(DATA FOR PROCESSING begins)
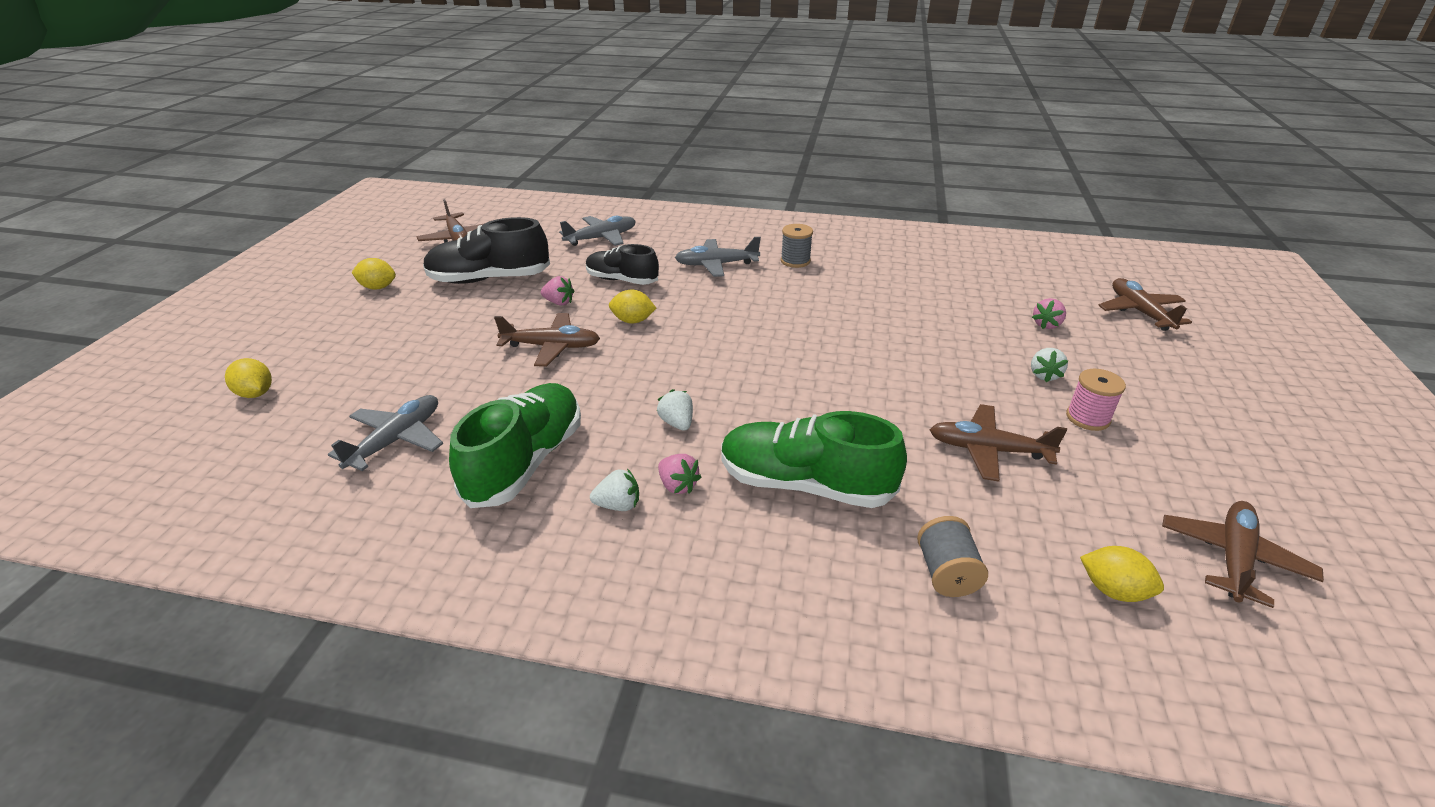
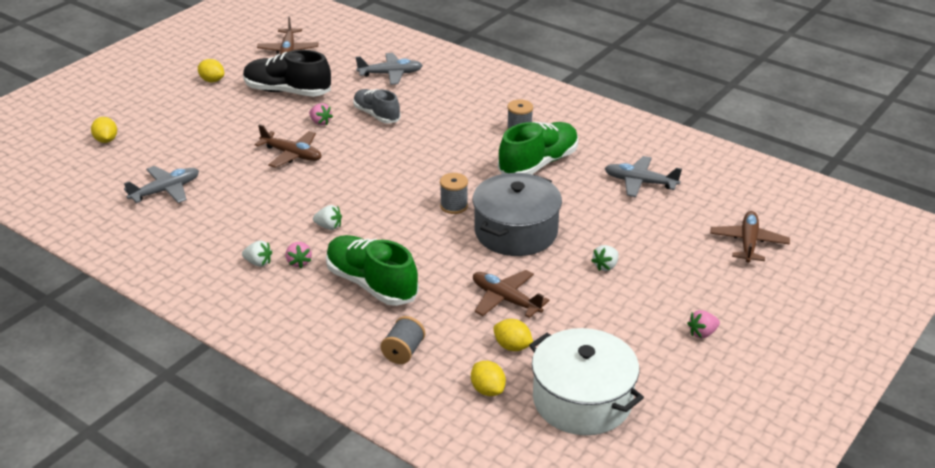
camera: 25 degrees right, 0 degrees up
(526, 462) = (226, 224): green shoe -> green shoe (538, 164)
(622, 280) = (376, 115): black shoe -> grey shoe
(633, 321) = (358, 149): yellow lemon -> yellow lemon (512, 346)
(677, 423) = (329, 226): white strawberry -> white strawberry turned 105 degrees clockwise
(716, 265) = (455, 119): grey plane -> grey plane (640, 182)
(808, 355) = (454, 206): none -> grey spool
(908, 365) = (516, 232): none -> grey pot
(1046, 325) = (657, 232): pink strawberry -> pink strawberry (702, 333)
(1087, 418) = (599, 301): pink spool -> none
(1233, 558) = (582, 400): brown plane -> white pot

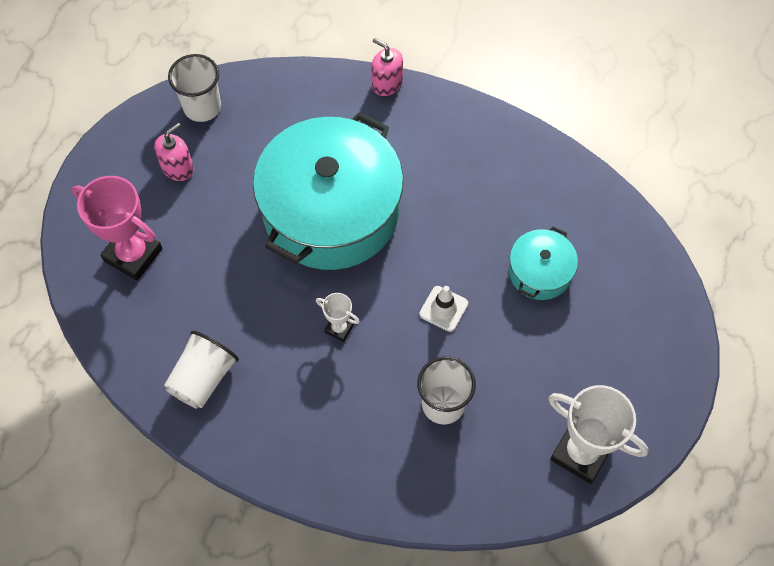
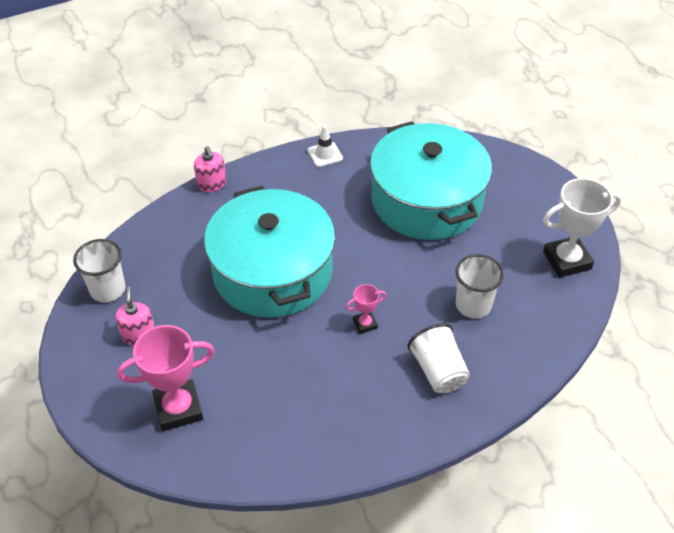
camera: 50 degrees left, 15 degrees down
(203, 378) = (325, 428): white cup -> white cup (438, 371)
(339, 328) = (365, 324): white trophy -> pink trophy
(387, 83) = (212, 184): pink soap dispenser -> pink soap dispenser turned 105 degrees counterclockwise
(443, 309) = (405, 261): white traffic cone -> white traffic cone (325, 154)
(540, 272) = (426, 200): turquoise pot -> turquoise pot, size x2.20

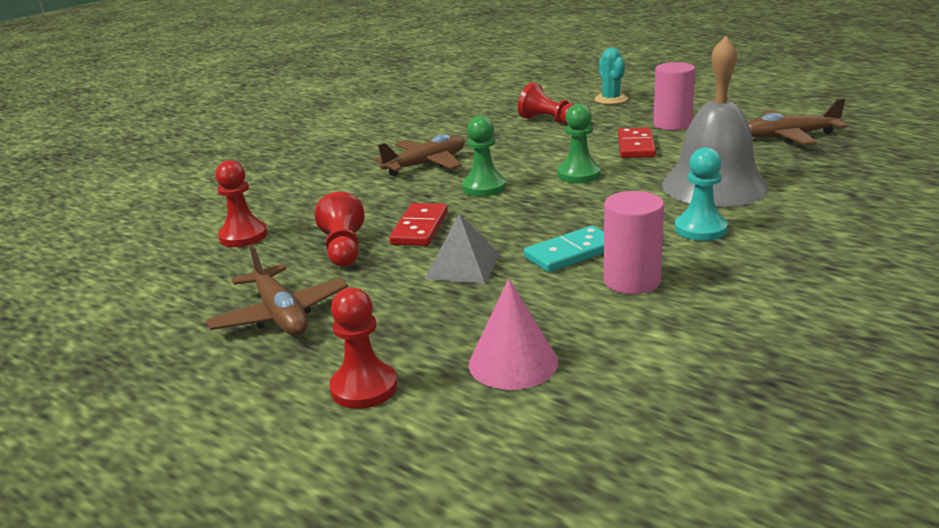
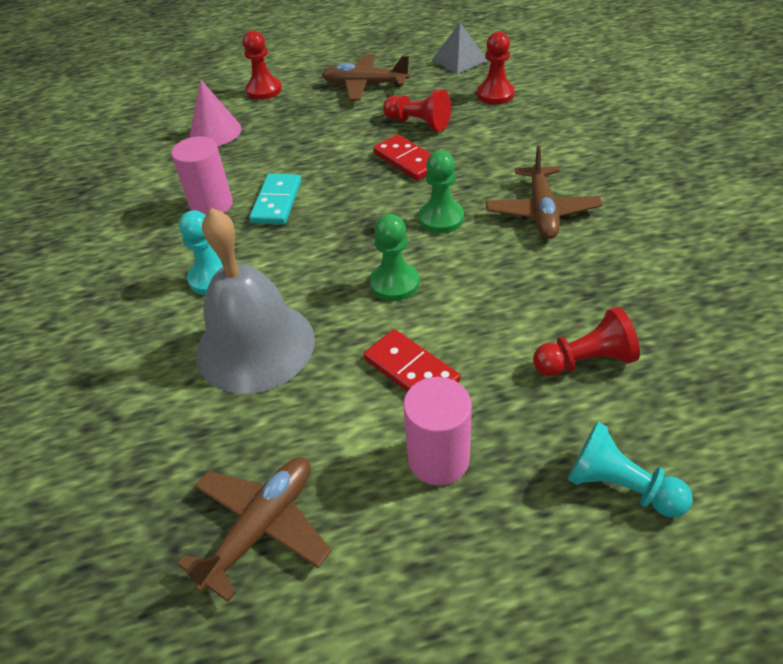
camera: 130 degrees right, 20 degrees up
(463, 266) = (327, 155): grey pyramid -> grey pyramid (459, 60)
(611, 99) = (620, 486): turquoise cactus -> turquoise pawn

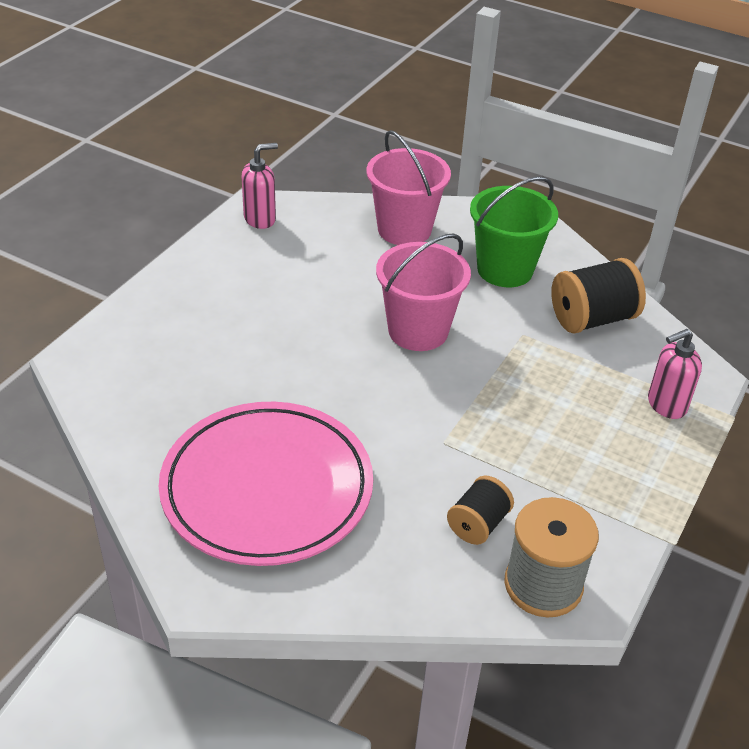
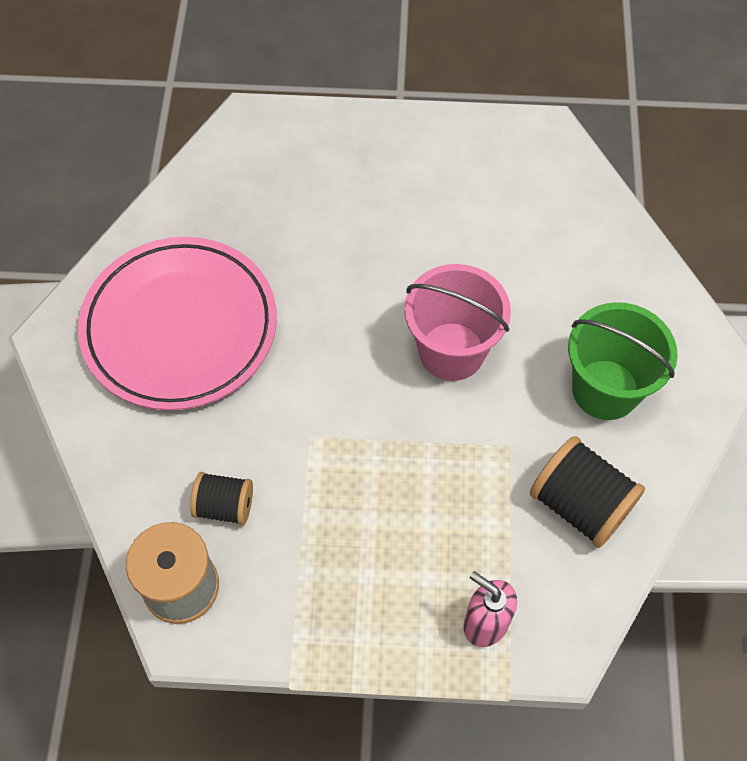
camera: 65 degrees right, 20 degrees up
(260, 219) = (528, 145): pink soap dispenser -> none
(404, 229) = (605, 270): pink bucket -> none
(DATA FOR PROCESSING ends)
• EXERCISE INSTRUCTIONS:
Set all of the records down once more, letter for letter, with the images removed.

• SOLUTION TO THE EXERCISE:
camera: 25 degrees right, 0 degrees up
(526, 462) = (226, 224): green shoe -> green shoe (538, 164)
(622, 280) = (376, 115): black shoe -> grey shoe
(633, 321) = (358, 149): yellow lemon -> yellow lemon (512, 346)
(677, 423) = (329, 226): white strawberry -> white strawberry turned 105 degrees clockwise
(716, 265) = (455, 119): grey plane -> grey plane (640, 182)
(808, 355) = (454, 206): none -> grey spool
(908, 365) = (516, 232): none -> grey pot
(1046, 325) = (657, 232): pink strawberry -> pink strawberry (702, 333)
(1087, 418) = (599, 301): pink spool -> none
(1233, 558) = (582, 400): brown plane -> white pot

camera: 50 degrees left, 15 degrees down
(203, 378) = (325, 428): white cup -> white cup (438, 371)
(339, 328) = (365, 324): white trophy -> pink trophy
(387, 83) = (212, 184): pink soap dispenser -> pink soap dispenser turned 105 degrees counterclockwise
(443, 309) = (405, 261): white traffic cone -> white traffic cone (325, 154)
(540, 272) = (426, 200): turquoise pot -> turquoise pot, size x2.20

camera: 130 degrees right, 20 degrees up
(463, 266) = (327, 155): grey pyramid -> grey pyramid (459, 60)
(611, 99) = (620, 486): turquoise cactus -> turquoise pawn

camera: 65 degrees right, 20 degrees up
(260, 219) = (528, 145): pink soap dispenser -> none
(404, 229) = (605, 270): pink bucket -> none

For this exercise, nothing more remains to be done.